Start of Data for review

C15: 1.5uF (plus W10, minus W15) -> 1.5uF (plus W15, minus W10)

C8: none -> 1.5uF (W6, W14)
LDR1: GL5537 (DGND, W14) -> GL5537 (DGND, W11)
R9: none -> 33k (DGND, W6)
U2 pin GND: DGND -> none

End of Data for review

=== What is required ===
Working through the records, copy each line in which the word "DGND" appears.

=== Task answer ===
LDR1: GL5537 (DGND, W14) -> GL5537 (DGND, W11)
R9: none -> 33k (DGND, W6)
U2 pin GND: DGND -> none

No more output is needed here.